> _Exercise prompt_
Below are some entries. Count how many of their lines include "strawberry", then give that number only.

Scene edit records:
※
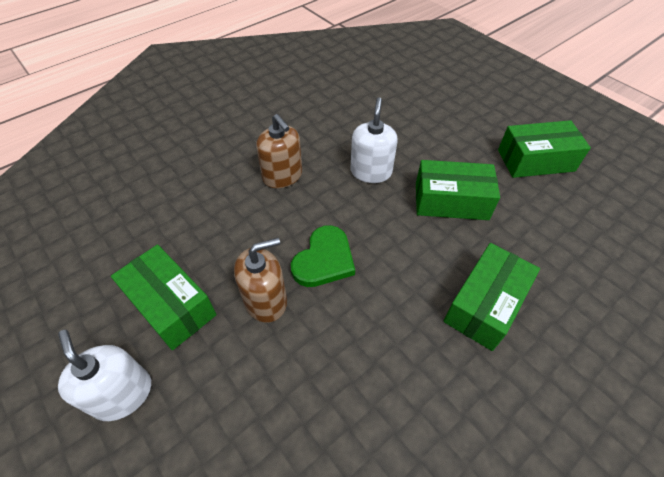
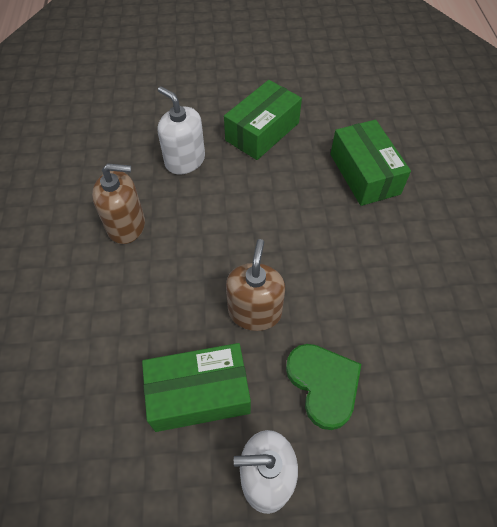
camera: 55 degrees left, 5 degrees up
(324, 260) = (247, 246): green heart -> green heart (323, 384)
(535, 160) = (269, 61): green box -> none

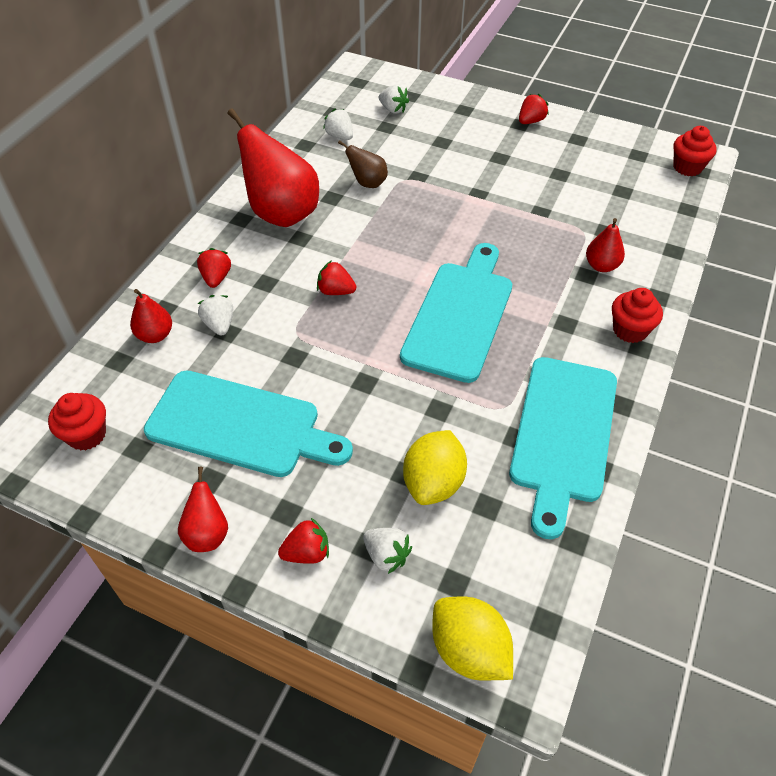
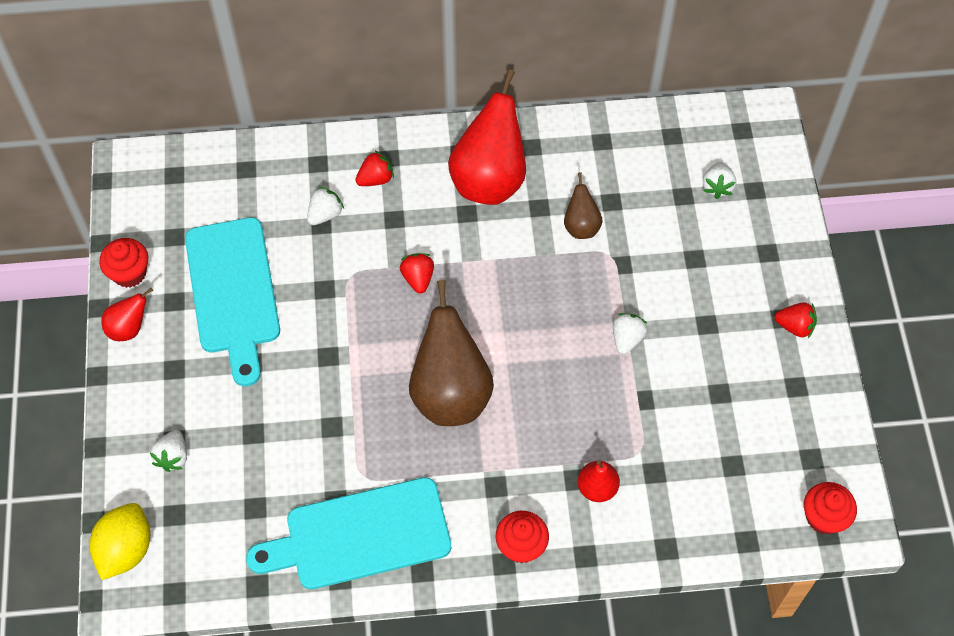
camera: 60 degrees right, 10 degrees up
(87, 435) = (167, 196): red cupcake -> red cupcake (129, 273)
(155, 335) = (286, 176): red pear -> none
(307, 552) = (148, 402): red strawberry -> none
(340, 136) = (636, 163): white strawberry -> white strawberry (627, 339)
(433, 482) = (256, 458): yellow lemon -> none
(460, 315) = (450, 393): turquoise cutting board -> brown pear

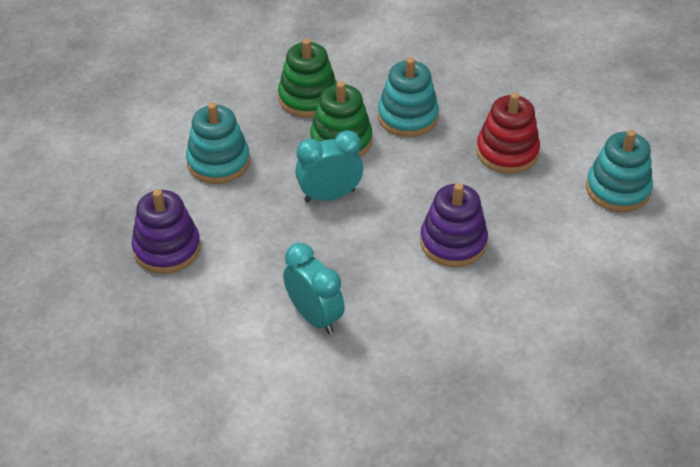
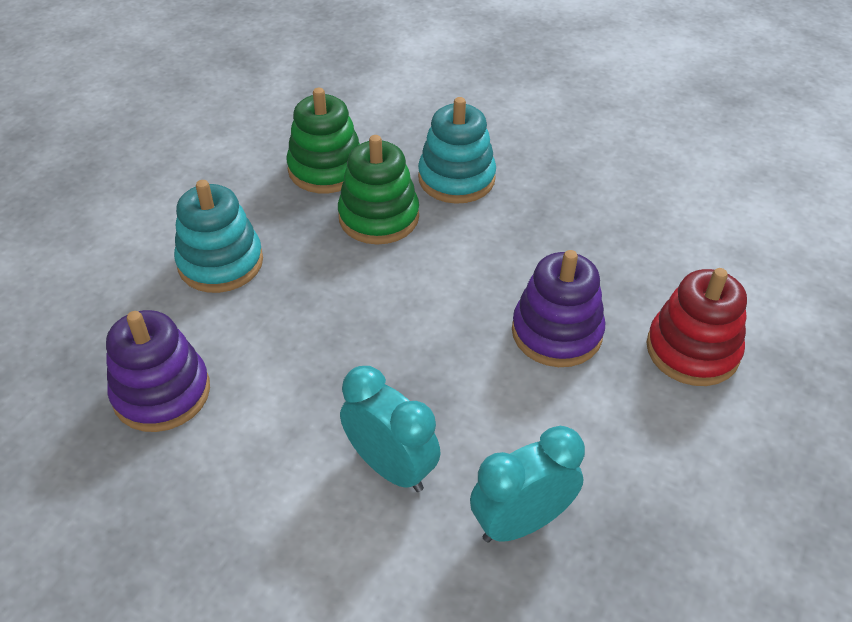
camera: 10 degrees left, 0 degrees up
(329, 195) = (378, 289): turquoise clock -> turquoise clock (521, 522)
(507, 152) = (591, 208): red stacking toy -> red stacking toy (692, 350)
(617, 189) = (741, 238): turquoise stacking toy -> none

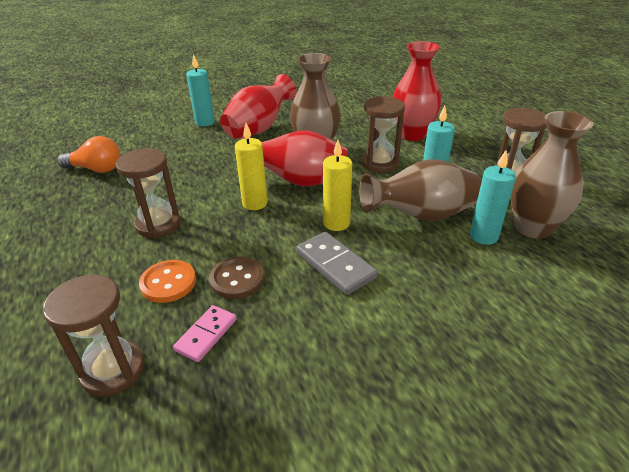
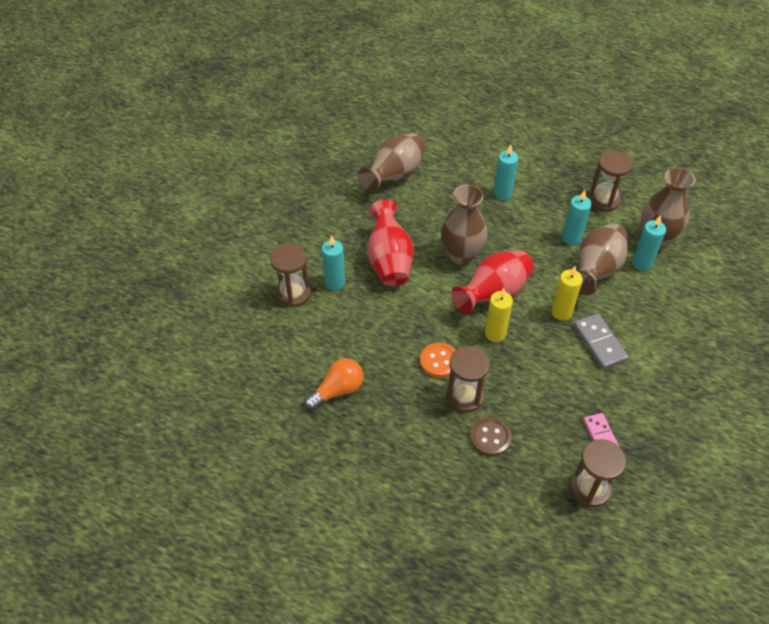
camera: 45 degrees left, 15 degrees up
(168, 283) = (537, 426): orange button -> orange button (439, 361)
(237, 279) = (567, 393): brown button -> brown button (490, 437)
(335, 265) = (599, 343): grey domino -> grey domino turned 60 degrees clockwise
(342, 95) = (394, 175): none -> brown vase
(380, 163) = (519, 239): brown hourglass -> brown hourglass (293, 293)
(412, 135) = (502, 193): red vase -> turquoise candle

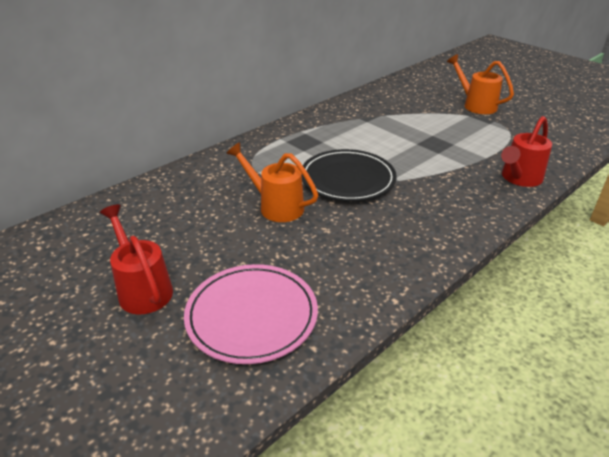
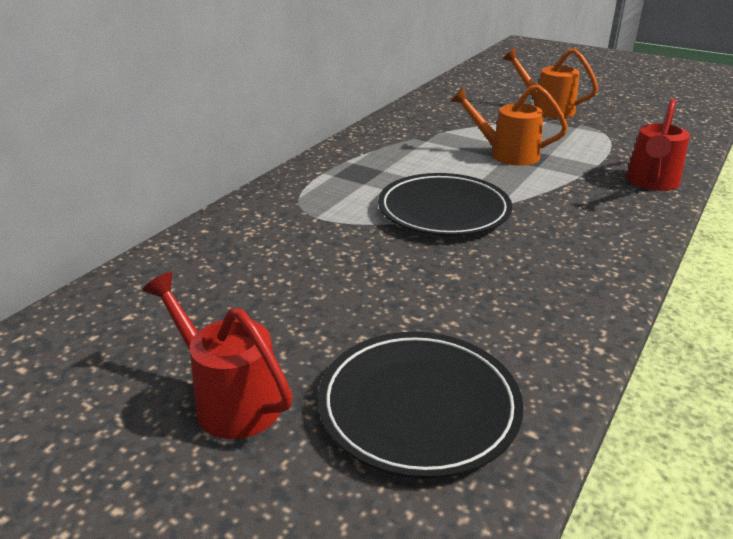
camera: 15 degrees left, 5 degrees down
(252, 316) = (418, 407): pink plate -> black plate
(276, 206) = (367, 256): orange watering can -> orange watering can (507, 154)

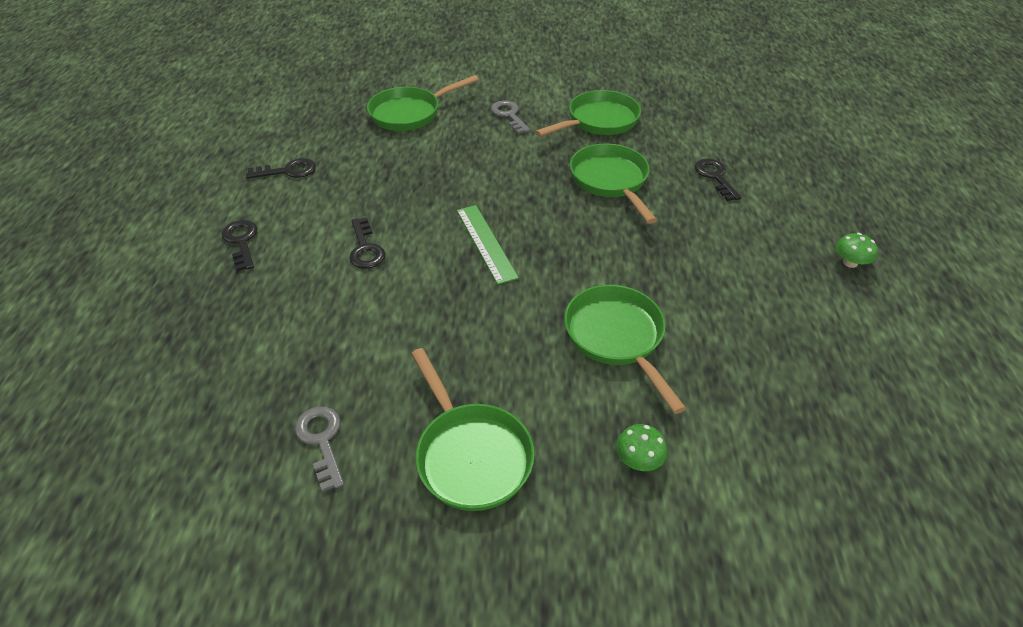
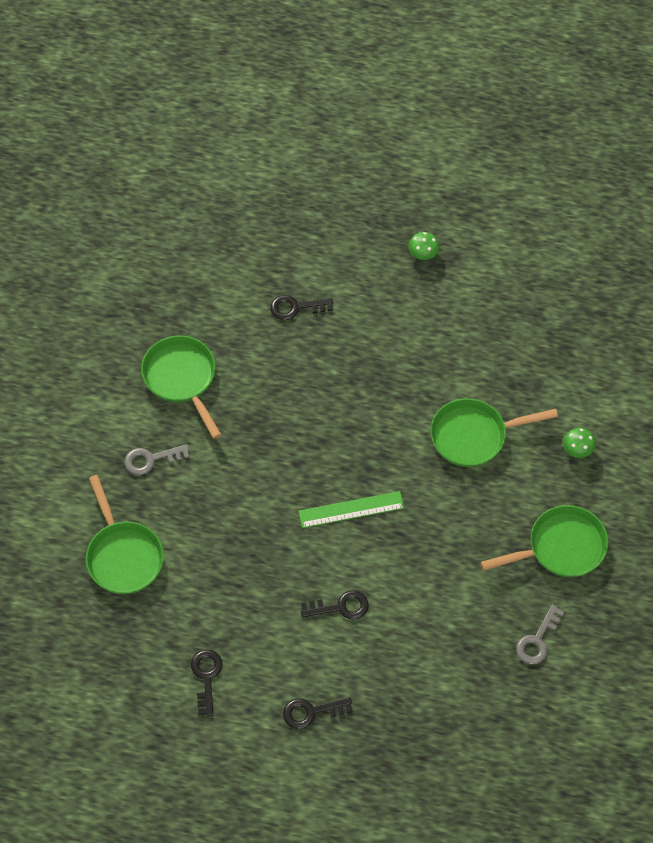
camera: 80 degrees left, 15 degrees up
(322, 440) = (537, 640): grey key -> grey key turned 45 degrees counterclockwise
(610, 181) = (284, 393): green pan -> none

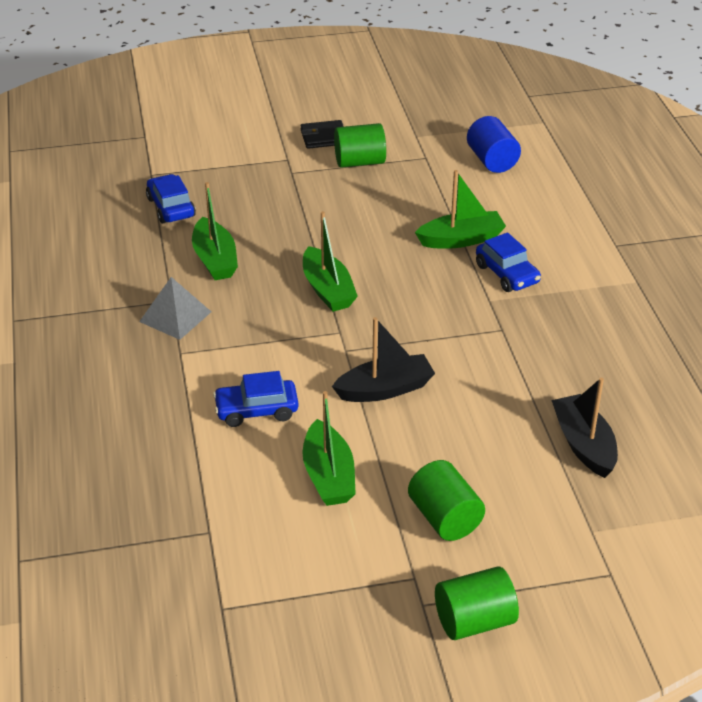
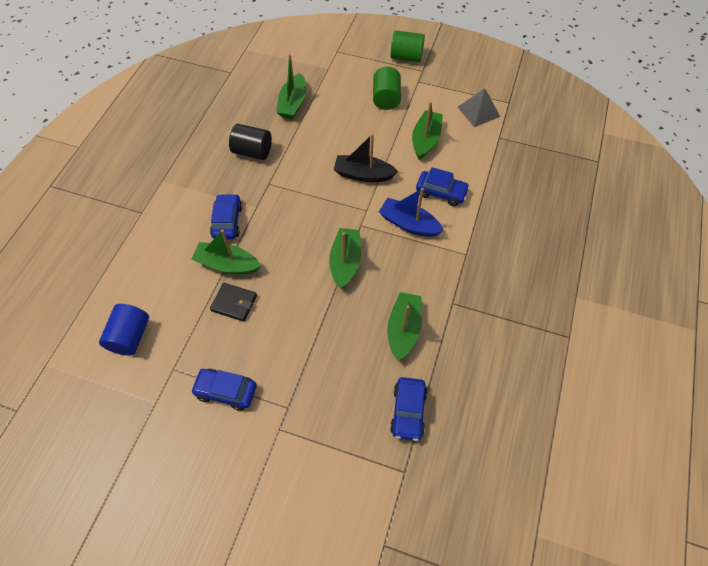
camera: 150 degrees left, 20 degrees up
(175, 316) = (456, 286): grey pyramid -> grey pyramid (478, 111)
(277, 356) = (409, 224): none -> blue boat
(324, 137) = (228, 446): black wallet -> black wallet (234, 303)
(359, 162) = (226, 391): green cylinder -> blue car
(565, 356) = (252, 151): none -> black cylinder
(584, 444) = (293, 103): black boat -> green boat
※
> _Your response_
2